## Work to complete:
The records below are to be retyped in full, without any alteration.

(Remote sensing detection data)

↓↓↓

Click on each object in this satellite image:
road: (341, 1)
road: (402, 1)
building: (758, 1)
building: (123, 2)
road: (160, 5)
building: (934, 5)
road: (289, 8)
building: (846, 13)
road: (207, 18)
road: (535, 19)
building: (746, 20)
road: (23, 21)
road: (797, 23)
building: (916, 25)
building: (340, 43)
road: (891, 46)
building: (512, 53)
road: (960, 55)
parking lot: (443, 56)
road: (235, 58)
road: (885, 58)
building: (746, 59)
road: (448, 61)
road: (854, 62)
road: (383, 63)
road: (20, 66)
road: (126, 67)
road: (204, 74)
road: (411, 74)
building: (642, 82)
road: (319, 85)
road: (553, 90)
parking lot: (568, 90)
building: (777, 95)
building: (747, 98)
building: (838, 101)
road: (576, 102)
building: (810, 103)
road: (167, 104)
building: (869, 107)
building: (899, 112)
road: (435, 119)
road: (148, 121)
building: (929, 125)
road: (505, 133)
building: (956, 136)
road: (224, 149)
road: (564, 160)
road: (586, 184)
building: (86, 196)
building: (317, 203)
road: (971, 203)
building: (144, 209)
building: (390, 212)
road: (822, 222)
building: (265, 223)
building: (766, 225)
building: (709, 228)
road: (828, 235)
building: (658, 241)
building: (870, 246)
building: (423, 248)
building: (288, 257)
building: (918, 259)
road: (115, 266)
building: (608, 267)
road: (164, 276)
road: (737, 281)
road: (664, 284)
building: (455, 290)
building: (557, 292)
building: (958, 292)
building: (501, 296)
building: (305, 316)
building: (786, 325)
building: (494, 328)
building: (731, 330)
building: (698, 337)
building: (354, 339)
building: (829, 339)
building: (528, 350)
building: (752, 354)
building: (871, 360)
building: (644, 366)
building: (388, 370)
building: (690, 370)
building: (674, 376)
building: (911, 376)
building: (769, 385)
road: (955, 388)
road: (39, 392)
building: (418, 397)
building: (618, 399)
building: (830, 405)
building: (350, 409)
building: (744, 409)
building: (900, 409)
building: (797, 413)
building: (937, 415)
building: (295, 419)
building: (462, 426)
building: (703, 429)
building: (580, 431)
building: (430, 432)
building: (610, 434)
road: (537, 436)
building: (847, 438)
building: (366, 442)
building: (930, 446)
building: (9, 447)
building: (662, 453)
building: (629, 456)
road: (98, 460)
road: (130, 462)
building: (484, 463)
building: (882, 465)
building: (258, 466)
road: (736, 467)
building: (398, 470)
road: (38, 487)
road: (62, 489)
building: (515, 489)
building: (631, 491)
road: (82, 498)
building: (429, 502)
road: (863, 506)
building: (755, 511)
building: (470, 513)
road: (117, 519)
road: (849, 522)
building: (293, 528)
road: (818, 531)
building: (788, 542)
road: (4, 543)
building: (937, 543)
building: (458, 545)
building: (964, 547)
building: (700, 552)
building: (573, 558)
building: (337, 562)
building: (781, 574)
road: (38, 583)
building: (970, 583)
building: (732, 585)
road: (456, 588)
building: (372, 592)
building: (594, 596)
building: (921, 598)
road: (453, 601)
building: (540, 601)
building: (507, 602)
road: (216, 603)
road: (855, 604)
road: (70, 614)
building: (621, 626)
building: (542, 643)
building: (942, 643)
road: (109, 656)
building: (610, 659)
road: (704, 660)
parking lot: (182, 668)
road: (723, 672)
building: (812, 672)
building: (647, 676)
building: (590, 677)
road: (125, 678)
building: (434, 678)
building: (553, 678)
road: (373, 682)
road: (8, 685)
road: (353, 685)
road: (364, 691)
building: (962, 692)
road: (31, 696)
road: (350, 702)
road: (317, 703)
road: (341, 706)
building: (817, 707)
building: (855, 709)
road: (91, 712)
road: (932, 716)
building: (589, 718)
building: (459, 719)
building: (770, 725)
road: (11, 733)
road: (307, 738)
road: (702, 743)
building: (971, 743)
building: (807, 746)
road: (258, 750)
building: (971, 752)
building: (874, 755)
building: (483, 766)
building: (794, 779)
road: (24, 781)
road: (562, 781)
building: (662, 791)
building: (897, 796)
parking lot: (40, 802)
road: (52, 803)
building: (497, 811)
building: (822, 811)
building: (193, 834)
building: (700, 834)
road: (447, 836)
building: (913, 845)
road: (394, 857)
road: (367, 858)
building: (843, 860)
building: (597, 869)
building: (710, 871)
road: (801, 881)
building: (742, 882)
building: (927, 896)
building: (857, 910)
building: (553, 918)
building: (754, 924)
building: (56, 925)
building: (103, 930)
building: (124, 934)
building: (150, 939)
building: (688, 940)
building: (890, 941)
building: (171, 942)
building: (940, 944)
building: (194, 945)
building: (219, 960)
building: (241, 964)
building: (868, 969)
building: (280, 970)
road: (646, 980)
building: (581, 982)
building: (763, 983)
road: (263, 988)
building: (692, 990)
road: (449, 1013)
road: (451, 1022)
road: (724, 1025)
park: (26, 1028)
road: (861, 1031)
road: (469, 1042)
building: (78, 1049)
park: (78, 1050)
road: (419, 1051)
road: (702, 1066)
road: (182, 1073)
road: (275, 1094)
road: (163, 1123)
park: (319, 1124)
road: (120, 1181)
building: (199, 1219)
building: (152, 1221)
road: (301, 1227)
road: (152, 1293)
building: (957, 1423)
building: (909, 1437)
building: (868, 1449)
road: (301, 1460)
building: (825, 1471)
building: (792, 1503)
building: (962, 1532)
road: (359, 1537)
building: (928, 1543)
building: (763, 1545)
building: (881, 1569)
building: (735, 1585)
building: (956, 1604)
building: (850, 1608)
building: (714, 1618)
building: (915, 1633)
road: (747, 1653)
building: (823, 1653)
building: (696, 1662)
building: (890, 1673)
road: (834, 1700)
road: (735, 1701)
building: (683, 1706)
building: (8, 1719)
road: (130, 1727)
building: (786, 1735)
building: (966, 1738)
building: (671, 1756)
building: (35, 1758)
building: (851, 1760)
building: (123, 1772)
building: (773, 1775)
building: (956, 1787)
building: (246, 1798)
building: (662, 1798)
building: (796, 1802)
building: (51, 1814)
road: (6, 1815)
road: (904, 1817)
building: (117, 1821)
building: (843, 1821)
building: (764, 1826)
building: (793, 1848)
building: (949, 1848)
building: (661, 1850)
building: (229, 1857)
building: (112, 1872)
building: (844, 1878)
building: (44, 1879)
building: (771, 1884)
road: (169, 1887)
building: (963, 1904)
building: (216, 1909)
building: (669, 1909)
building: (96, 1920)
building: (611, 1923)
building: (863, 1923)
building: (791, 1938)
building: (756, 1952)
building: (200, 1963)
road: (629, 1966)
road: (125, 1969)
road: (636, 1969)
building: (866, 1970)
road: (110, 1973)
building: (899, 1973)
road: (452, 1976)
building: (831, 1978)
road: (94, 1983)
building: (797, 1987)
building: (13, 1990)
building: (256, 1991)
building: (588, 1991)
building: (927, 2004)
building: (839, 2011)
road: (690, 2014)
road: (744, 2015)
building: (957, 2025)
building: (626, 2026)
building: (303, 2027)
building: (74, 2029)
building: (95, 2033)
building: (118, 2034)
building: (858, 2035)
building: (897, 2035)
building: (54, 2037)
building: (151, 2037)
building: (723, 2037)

↑↑↑

## Output of the exercise:
Click on each object in this satellite image:
road: (341, 1)
road: (402, 1)
building: (758, 1)
building: (123, 2)
road: (160, 5)
building: (934, 5)
road: (289, 8)
building: (846, 13)
road: (207, 18)
road: (535, 19)
building: (746, 20)
road: (23, 21)
road: (797, 23)
building: (916, 25)
building: (340, 43)
road: (891, 46)
building: (512, 53)
road: (960, 55)
parking lot: (443, 56)
road: (235, 58)
road: (885, 58)
building: (746, 59)
road: (448, 61)
road: (854, 62)
road: (383, 63)
road: (20, 66)
road: (126, 67)
road: (204, 74)
road: (411, 74)
building: (642, 82)
road: (319, 85)
road: (553, 90)
parking lot: (568, 90)
building: (777, 95)
building: (747, 98)
building: (838, 101)
road: (576, 102)
building: (810, 103)
road: (167, 104)
building: (869, 107)
building: (899, 112)
road: (435, 119)
road: (148, 121)
building: (929, 125)
road: (505, 133)
building: (956, 136)
road: (224, 149)
road: (564, 160)
road: (586, 184)
building: (86, 196)
building: (317, 203)
road: (971, 203)
building: (144, 209)
building: (390, 212)
road: (822, 222)
building: (265, 223)
building: (766, 225)
building: (709, 228)
road: (828, 235)
building: (658, 241)
building: (870, 246)
building: (423, 248)
building: (288, 257)
building: (918, 259)
road: (115, 266)
building: (608, 267)
road: (164, 276)
road: (737, 281)
road: (664, 284)
building: (455, 290)
building: (557, 292)
building: (958, 292)
building: (501, 296)
building: (305, 316)
building: (786, 325)
building: (494, 328)
building: (731, 330)
building: (698, 337)
building: (354, 339)
building: (829, 339)
building: (528, 350)
building: (752, 354)
building: (871, 360)
building: (644, 366)
building: (388, 370)
building: (690, 370)
building: (674, 376)
building: (911, 376)
building: (769, 385)
road: (955, 388)
road: (39, 392)
building: (418, 397)
building: (618, 399)
building: (830, 405)
building: (350, 409)
building: (744, 409)
building: (900, 409)
building: (797, 413)
building: (937, 415)
building: (295, 419)
building: (462, 426)
building: (703, 429)
building: (580, 431)
building: (430, 432)
building: (610, 434)
road: (537, 436)
building: (847, 438)
building: (366, 442)
building: (930, 446)
building: (9, 447)
building: (662, 453)
building: (629, 456)
road: (98, 460)
road: (130, 462)
building: (484, 463)
building: (882, 465)
building: (258, 466)
road: (736, 467)
building: (398, 470)
road: (38, 487)
road: (62, 489)
building: (515, 489)
building: (631, 491)
road: (82, 498)
building: (429, 502)
road: (863, 506)
building: (755, 511)
building: (470, 513)
road: (117, 519)
road: (849, 522)
building: (293, 528)
road: (818, 531)
building: (788, 542)
road: (4, 543)
building: (937, 543)
building: (458, 545)
building: (964, 547)
building: (700, 552)
building: (573, 558)
building: (337, 562)
building: (781, 574)
road: (38, 583)
building: (970, 583)
building: (732, 585)
road: (456, 588)
building: (372, 592)
building: (594, 596)
building: (921, 598)
road: (453, 601)
building: (540, 601)
building: (507, 602)
road: (216, 603)
road: (855, 604)
road: (70, 614)
building: (621, 626)
building: (542, 643)
building: (942, 643)
road: (109, 656)
building: (610, 659)
road: (704, 660)
parking lot: (182, 668)
road: (723, 672)
building: (812, 672)
building: (647, 676)
building: (590, 677)
road: (125, 678)
building: (434, 678)
building: (553, 678)
road: (373, 682)
road: (8, 685)
road: (353, 685)
road: (364, 691)
building: (962, 692)
road: (31, 696)
road: (350, 702)
road: (317, 703)
road: (341, 706)
building: (817, 707)
building: (855, 709)
road: (91, 712)
road: (932, 716)
building: (589, 718)
building: (459, 719)
building: (770, 725)
road: (11, 733)
road: (307, 738)
road: (702, 743)
building: (971, 743)
building: (807, 746)
road: (258, 750)
building: (971, 752)
building: (874, 755)
building: (483, 766)
building: (794, 779)
road: (24, 781)
road: (562, 781)
building: (662, 791)
building: (897, 796)
parking lot: (40, 802)
road: (52, 803)
building: (497, 811)
building: (822, 811)
building: (193, 834)
building: (700, 834)
road: (447, 836)
building: (913, 845)
road: (394, 857)
road: (367, 858)
building: (843, 860)
building: (597, 869)
building: (710, 871)
road: (801, 881)
building: (742, 882)
building: (927, 896)
building: (857, 910)
building: (553, 918)
building: (754, 924)
building: (56, 925)
building: (103, 930)
building: (124, 934)
building: (150, 939)
building: (688, 940)
building: (890, 941)
building: (171, 942)
building: (940, 944)
building: (194, 945)
building: (219, 960)
building: (241, 964)
building: (868, 969)
building: (280, 970)
road: (646, 980)
building: (581, 982)
building: (763, 983)
road: (263, 988)
building: (692, 990)
road: (449, 1013)
road: (451, 1022)
road: (724, 1025)
park: (26, 1028)
road: (861, 1031)
road: (469, 1042)
building: (78, 1049)
park: (78, 1050)
road: (419, 1051)
road: (702, 1066)
road: (182, 1073)
road: (275, 1094)
road: (163, 1123)
park: (319, 1124)
road: (120, 1181)
building: (199, 1219)
building: (152, 1221)
road: (301, 1227)
road: (152, 1293)
building: (957, 1423)
building: (909, 1437)
building: (868, 1449)
road: (301, 1460)
building: (825, 1471)
building: (792, 1503)
building: (962, 1532)
road: (359, 1537)
building: (928, 1543)
building: (763, 1545)
building: (881, 1569)
building: (735, 1585)
building: (956, 1604)
building: (850, 1608)
building: (714, 1618)
building: (915, 1633)
road: (747, 1653)
building: (823, 1653)
building: (696, 1662)
building: (890, 1673)
road: (834, 1700)
road: (735, 1701)
building: (683, 1706)
building: (8, 1719)
road: (130, 1727)
building: (786, 1735)
building: (966, 1738)
building: (671, 1756)
building: (35, 1758)
building: (851, 1760)
building: (123, 1772)
building: (773, 1775)
building: (956, 1787)
building: (246, 1798)
building: (662, 1798)
building: (796, 1802)
building: (51, 1814)
road: (6, 1815)
road: (904, 1817)
building: (117, 1821)
building: (843, 1821)
building: (764, 1826)
building: (793, 1848)
building: (949, 1848)
building: (661, 1850)
building: (229, 1857)
building: (112, 1872)
building: (844, 1878)
building: (44, 1879)
building: (771, 1884)
road: (169, 1887)
building: (963, 1904)
building: (216, 1909)
building: (669, 1909)
building: (96, 1920)
building: (611, 1923)
building: (863, 1923)
building: (791, 1938)
building: (756, 1952)
building: (200, 1963)
road: (629, 1966)
road: (125, 1969)
road: (636, 1969)
building: (866, 1970)
road: (110, 1973)
building: (899, 1973)
road: (452, 1976)
building: (831, 1978)
road: (94, 1983)
building: (797, 1987)
building: (13, 1990)
building: (256, 1991)
building: (588, 1991)
building: (927, 2004)
building: (839, 2011)
road: (690, 2014)
road: (744, 2015)
building: (957, 2025)
building: (626, 2026)
building: (303, 2027)
building: (74, 2029)
building: (95, 2033)
building: (118, 2034)
building: (858, 2035)
building: (897, 2035)
building: (54, 2037)
building: (151, 2037)
building: (723, 2037)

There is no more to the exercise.